## REQUIREMENT
Could you write out, word for word, only the lines from the one containing "V1: 3.3V (plus" through the last line of the data below?

## GIVEN RECORDS
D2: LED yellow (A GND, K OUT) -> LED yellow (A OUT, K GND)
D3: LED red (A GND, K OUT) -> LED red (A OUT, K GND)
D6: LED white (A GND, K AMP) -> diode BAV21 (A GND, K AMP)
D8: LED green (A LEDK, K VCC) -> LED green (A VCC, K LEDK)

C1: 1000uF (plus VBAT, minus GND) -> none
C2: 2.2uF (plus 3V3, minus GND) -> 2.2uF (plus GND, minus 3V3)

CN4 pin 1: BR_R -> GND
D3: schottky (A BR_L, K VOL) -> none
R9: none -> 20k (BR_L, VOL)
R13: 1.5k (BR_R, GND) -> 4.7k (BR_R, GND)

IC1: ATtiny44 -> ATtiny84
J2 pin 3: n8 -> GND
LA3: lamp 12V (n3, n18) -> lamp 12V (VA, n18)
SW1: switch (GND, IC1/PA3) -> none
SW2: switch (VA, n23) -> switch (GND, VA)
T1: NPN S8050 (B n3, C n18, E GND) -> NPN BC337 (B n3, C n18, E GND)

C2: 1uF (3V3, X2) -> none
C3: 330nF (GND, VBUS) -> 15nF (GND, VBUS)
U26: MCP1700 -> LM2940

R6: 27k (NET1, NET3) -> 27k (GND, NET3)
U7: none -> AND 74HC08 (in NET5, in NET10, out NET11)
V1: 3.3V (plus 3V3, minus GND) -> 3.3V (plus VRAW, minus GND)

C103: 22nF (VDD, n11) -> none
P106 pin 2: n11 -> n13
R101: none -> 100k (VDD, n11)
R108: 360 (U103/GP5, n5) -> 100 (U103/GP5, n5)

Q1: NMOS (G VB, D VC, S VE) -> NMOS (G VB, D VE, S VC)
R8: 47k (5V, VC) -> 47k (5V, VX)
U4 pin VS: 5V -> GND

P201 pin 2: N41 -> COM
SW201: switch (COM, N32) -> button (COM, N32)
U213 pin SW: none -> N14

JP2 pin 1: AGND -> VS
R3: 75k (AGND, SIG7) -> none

## OUTPUT FOR THIS EXERCISE
V1: 3.3V (plus 3V3, minus GND) -> 3.3V (plus VRAW, minus GND)

C103: 22nF (VDD, n11) -> none
P106 pin 2: n11 -> n13
R101: none -> 100k (VDD, n11)
R108: 360 (U103/GP5, n5) -> 100 (U103/GP5, n5)

Q1: NMOS (G VB, D VC, S VE) -> NMOS (G VB, D VE, S VC)
R8: 47k (5V, VC) -> 47k (5V, VX)
U4 pin VS: 5V -> GND

P201 pin 2: N41 -> COM
SW201: switch (COM, N32) -> button (COM, N32)
U213 pin SW: none -> N14

JP2 pin 1: AGND -> VS
R3: 75k (AGND, SIG7) -> none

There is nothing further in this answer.